Exercise prompt = Will you transcribe all the entries word for word, skipping the pictures they hold?
:: Extracted information
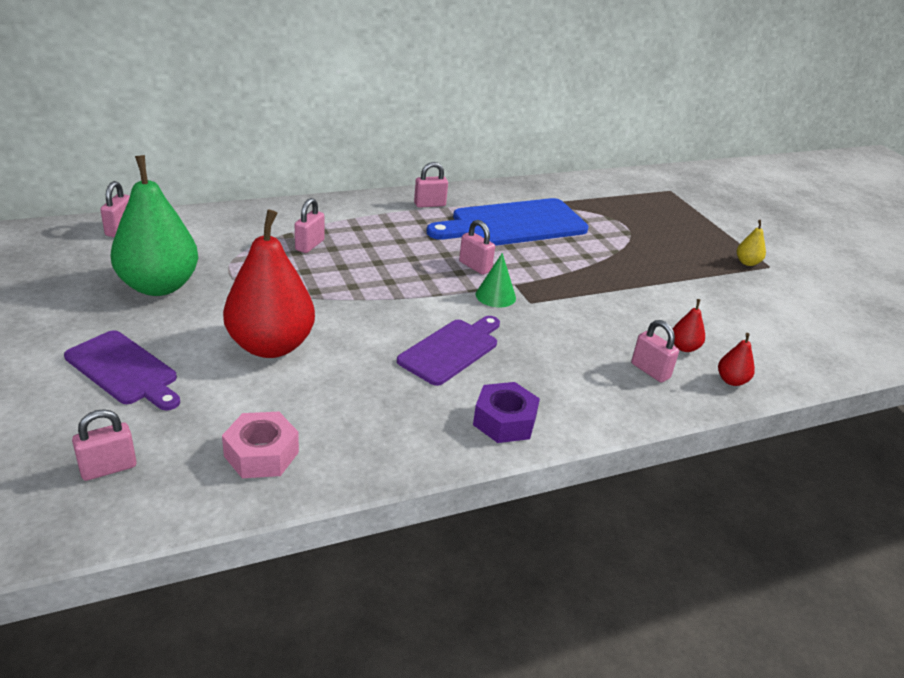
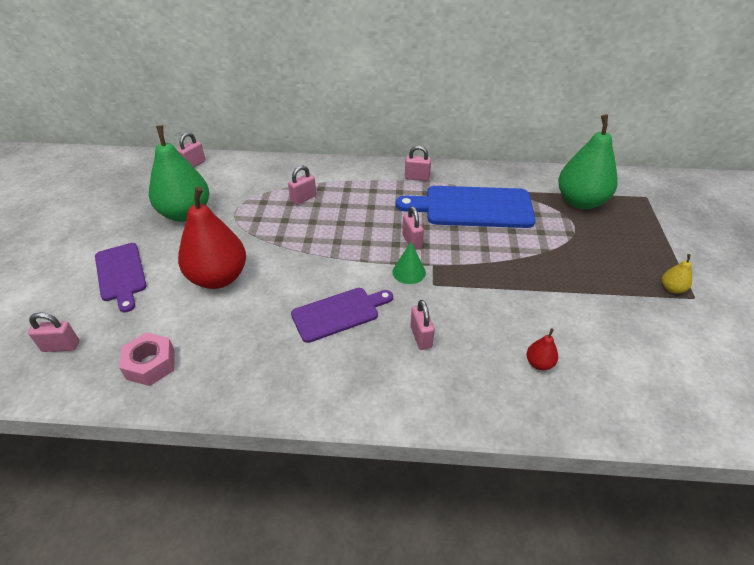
camera: 30 degrees right, 10 degrees up
(504, 421) = (332, 390): purple nut -> none
(615, 203) = (580, 201): none -> green pear
(650, 371) = (489, 378): pink padlock -> pink padlock (421, 337)
(731, 380) = (561, 411): red pear -> none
::::
Response to the task =
camera: 30 degrees right, 10 degrees up
(504, 421) = (332, 390): purple nut -> none
(615, 203) = (580, 201): none -> green pear
(650, 371) = (489, 378): pink padlock -> pink padlock (421, 337)
(731, 380) = (561, 411): red pear -> none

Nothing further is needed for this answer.